## DATA EXTRACT
--
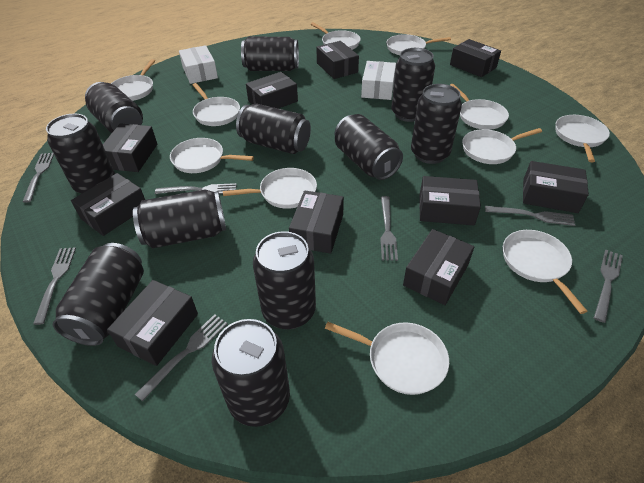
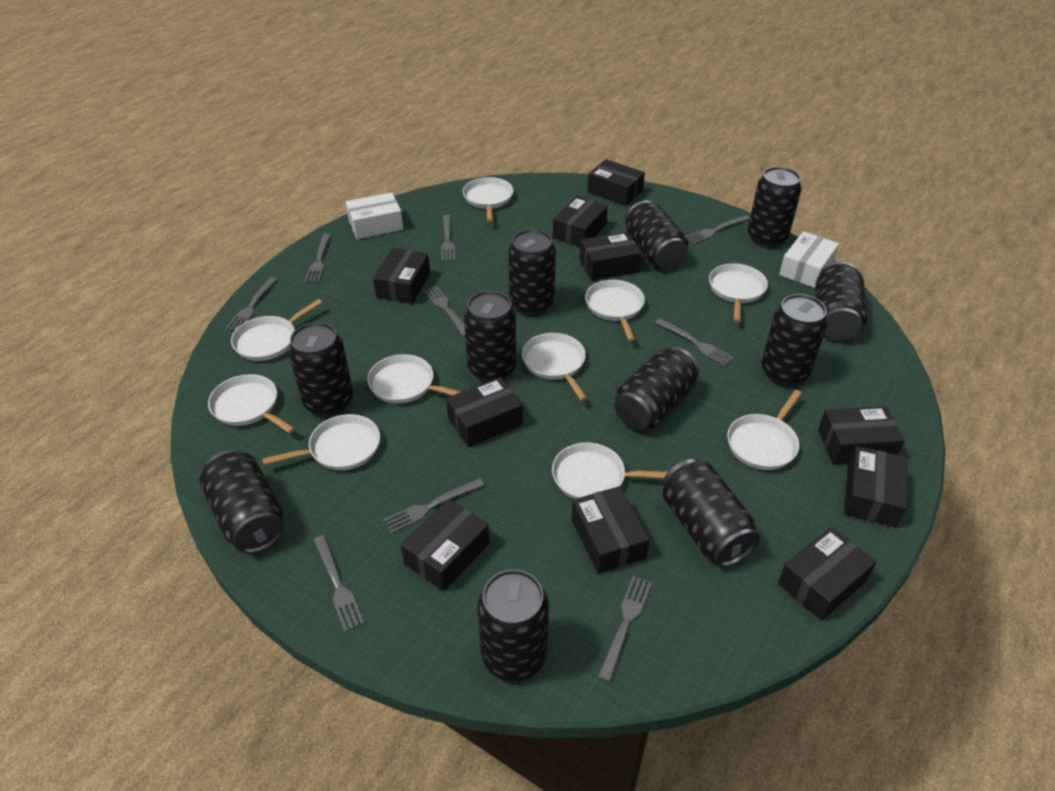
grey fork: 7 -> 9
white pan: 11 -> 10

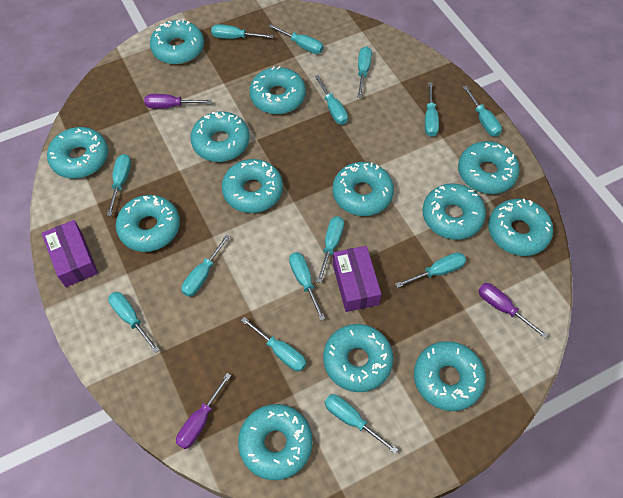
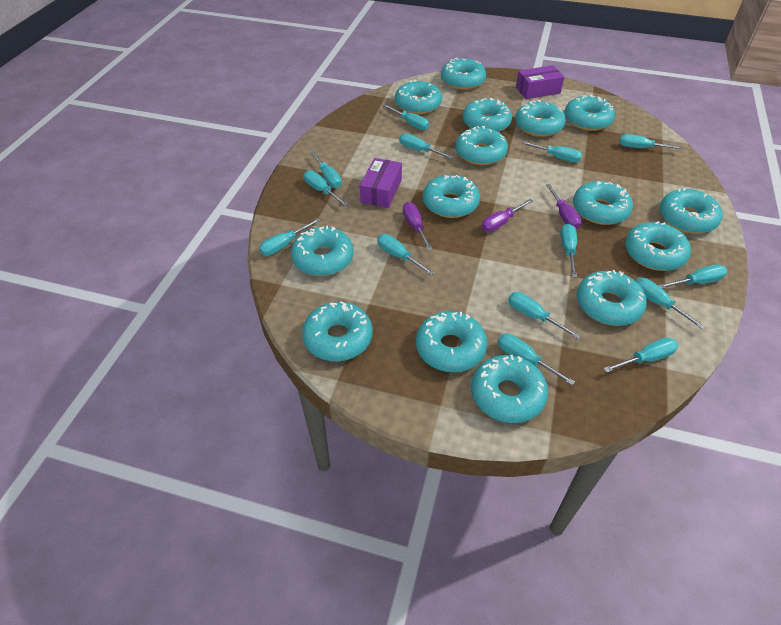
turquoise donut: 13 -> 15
--
## TASK ITEM
Leave out all pictures, then copy the remaining material exactly.

## ANSWER TO THE EXERCISE
grey fork: 7 -> 9
white pan: 11 -> 10

turquoise donut: 13 -> 15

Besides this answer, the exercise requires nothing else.